■ What the task asks ■
An exact copy of every record, with no pictures, please.

■ Items from a data source ■
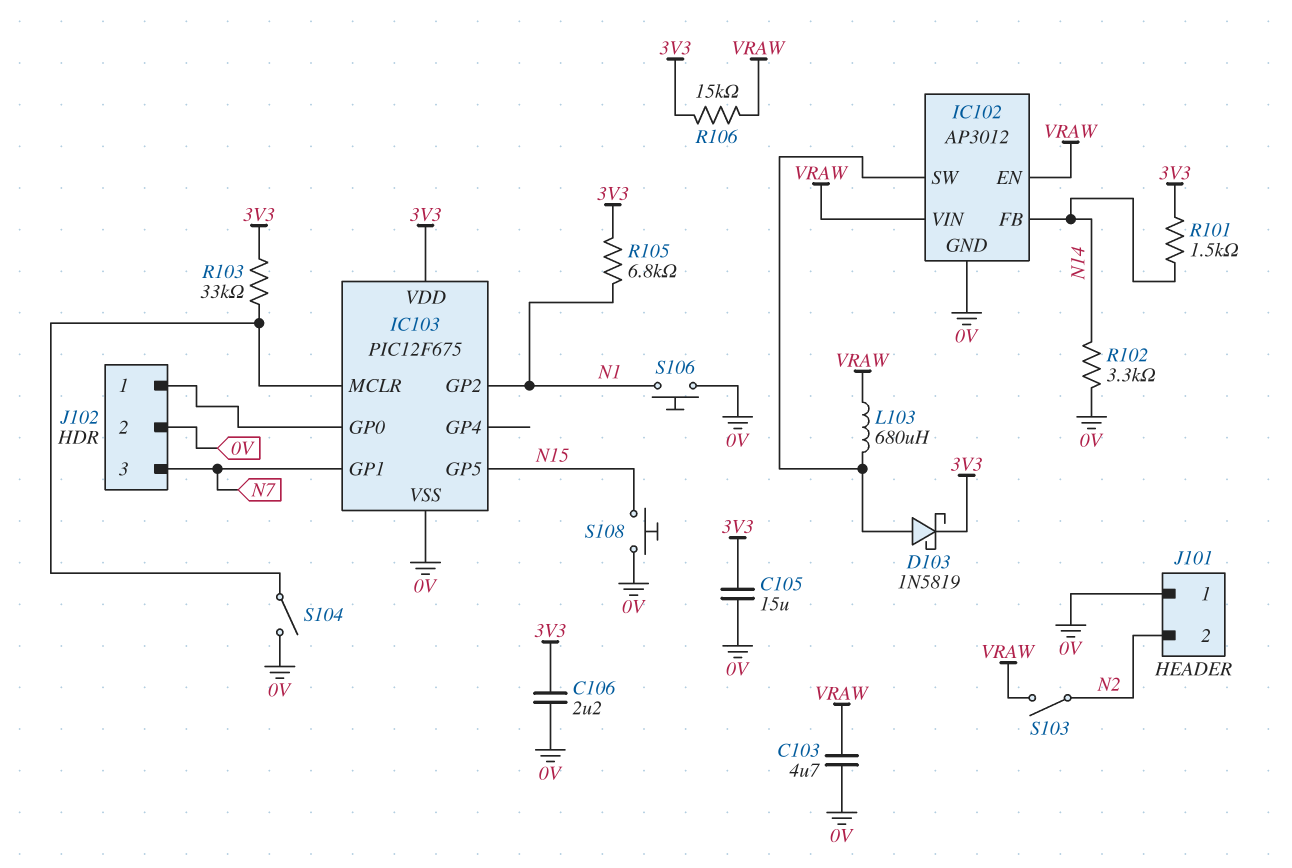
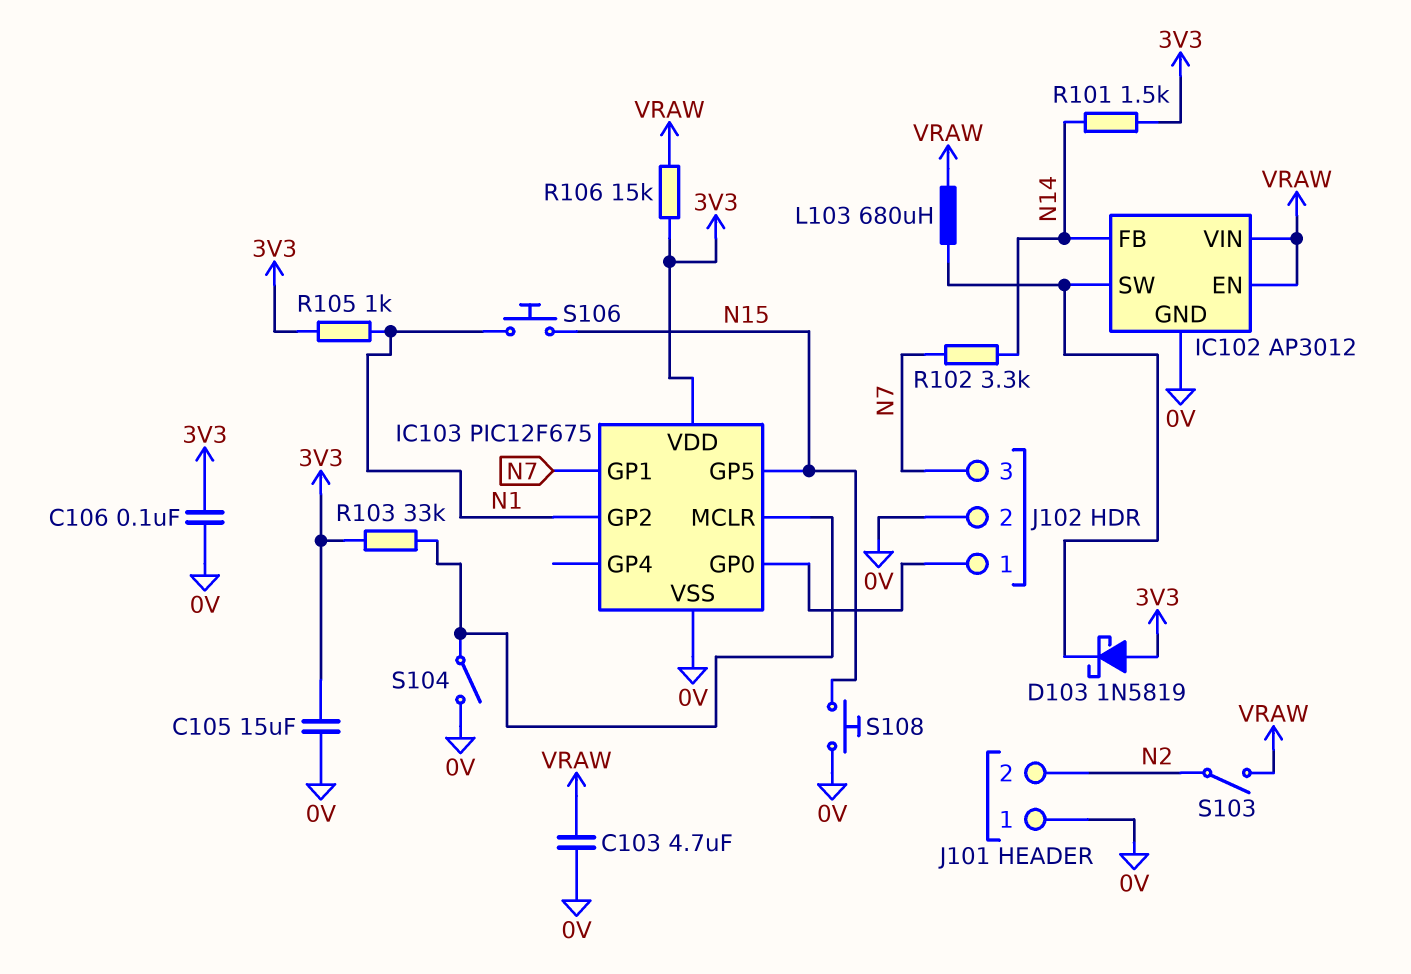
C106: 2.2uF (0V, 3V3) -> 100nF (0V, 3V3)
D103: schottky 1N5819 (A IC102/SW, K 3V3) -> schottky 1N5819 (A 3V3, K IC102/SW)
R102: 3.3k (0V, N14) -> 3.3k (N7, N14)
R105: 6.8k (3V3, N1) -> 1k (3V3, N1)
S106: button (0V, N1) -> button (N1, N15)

■ Exercise result ■
C106: 2.2uF (0V, 3V3) -> 100nF (0V, 3V3)
D103: schottky 1N5819 (A IC102/SW, K 3V3) -> schottky 1N5819 (A 3V3, K IC102/SW)
R102: 3.3k (0V, N14) -> 3.3k (N7, N14)
R105: 6.8k (3V3, N1) -> 1k (3V3, N1)
S106: button (0V, N1) -> button (N1, N15)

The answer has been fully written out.